(Listed entries begins)
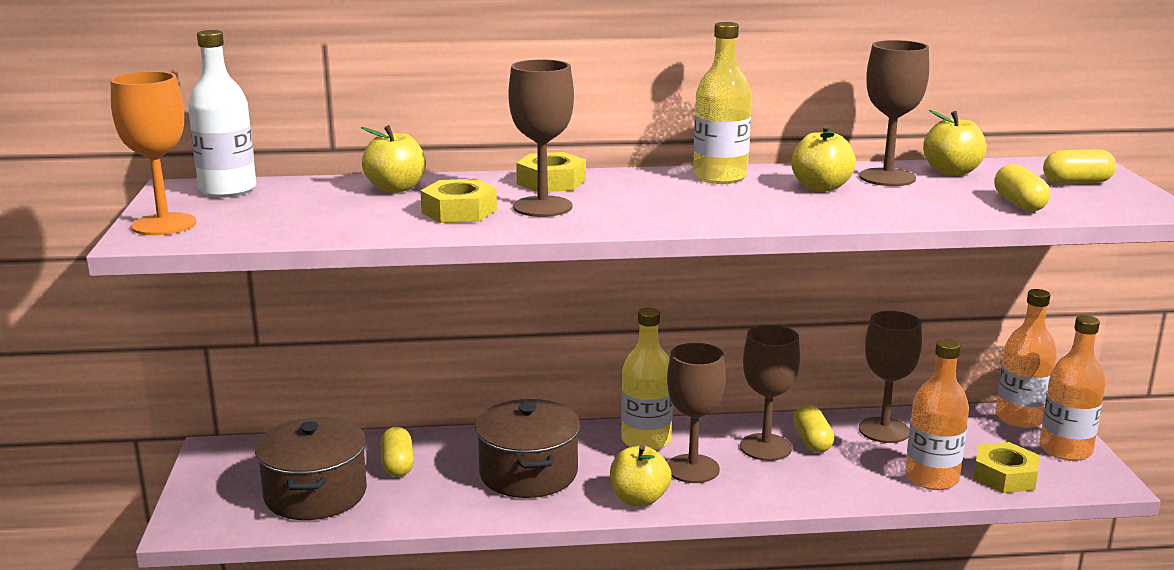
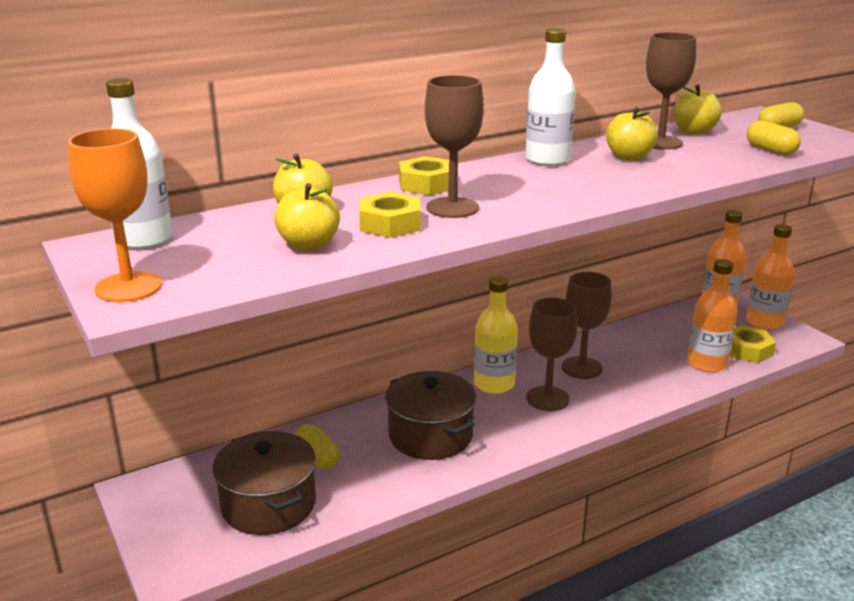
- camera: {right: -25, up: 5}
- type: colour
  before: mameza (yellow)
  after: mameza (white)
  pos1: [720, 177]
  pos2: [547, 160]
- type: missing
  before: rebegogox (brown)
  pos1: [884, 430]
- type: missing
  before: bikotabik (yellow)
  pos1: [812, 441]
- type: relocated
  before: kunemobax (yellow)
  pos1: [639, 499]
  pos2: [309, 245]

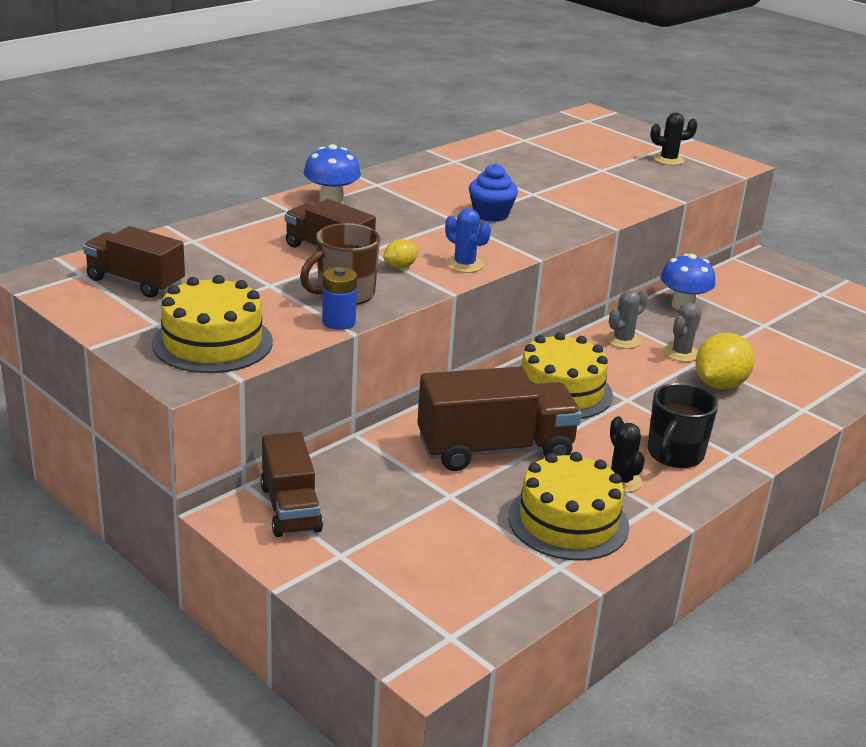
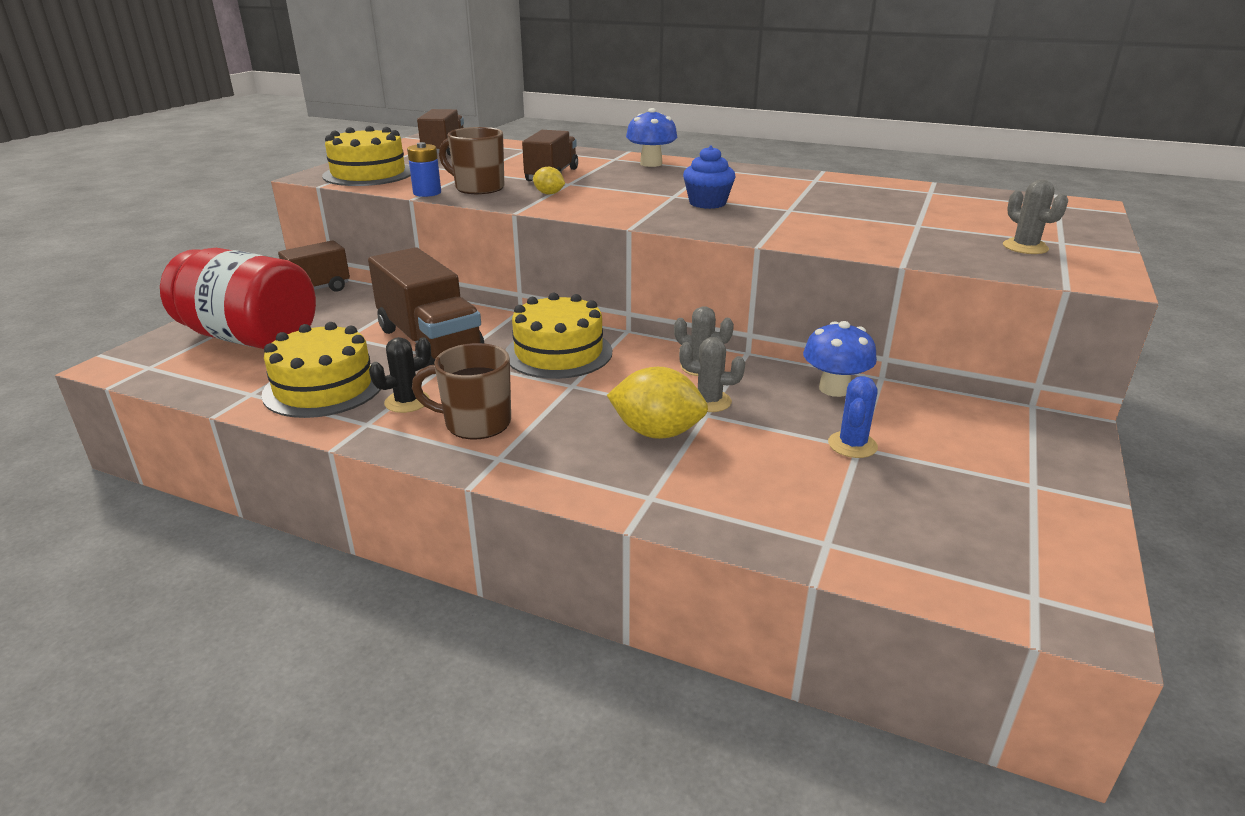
- camera: {right: 70, up: 0}
- type: colour
  before: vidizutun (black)
  after: vidizutun (grey)
  pos1: [668, 160]
  pos2: [1025, 247]
- type: relocated
  before: vidizutun (blue)
  pos1: [464, 265]
  pos2: [852, 445]
- type: colour
  before: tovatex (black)
  after: tovatex (brown)
  pos1: [674, 454]
  pos2: [476, 423]
- type: appeared
  after: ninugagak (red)
  pos2: [250, 338]

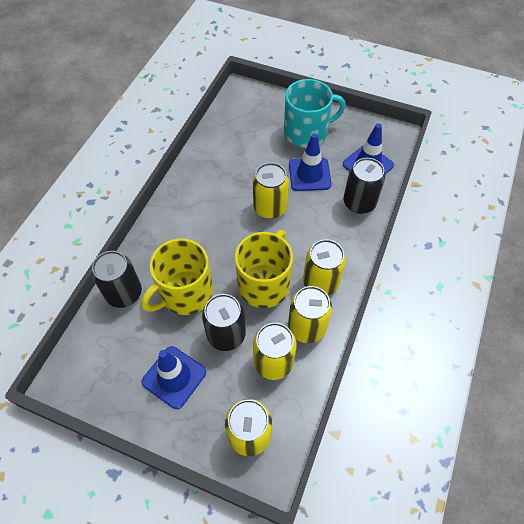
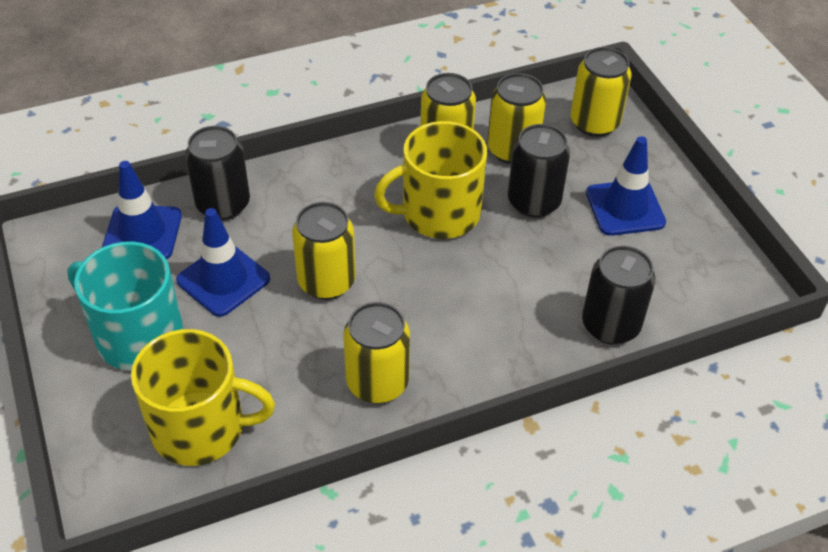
- camera: {right: -135, up: -10}
- type: relocated
  before: tovatex (yellow)
  pos1: [185, 293]
  pos2: [200, 428]
- type: relocated
  before: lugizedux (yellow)
  pos1: [320, 282]
  pos2: [377, 382]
(Listed entries ends)
The entries above hold a line with "pos1: [720, 177]" and a later line with "pos1: [639, 499]". Write out exactly those lines and all lines between, nothing more.

§ Exercise answer:
  pos1: [720, 177]
  pos2: [547, 160]
- type: missing
  before: rebegogox (brown)
  pos1: [884, 430]
- type: missing
  before: bikotabik (yellow)
  pos1: [812, 441]
- type: relocated
  before: kunemobax (yellow)
  pos1: [639, 499]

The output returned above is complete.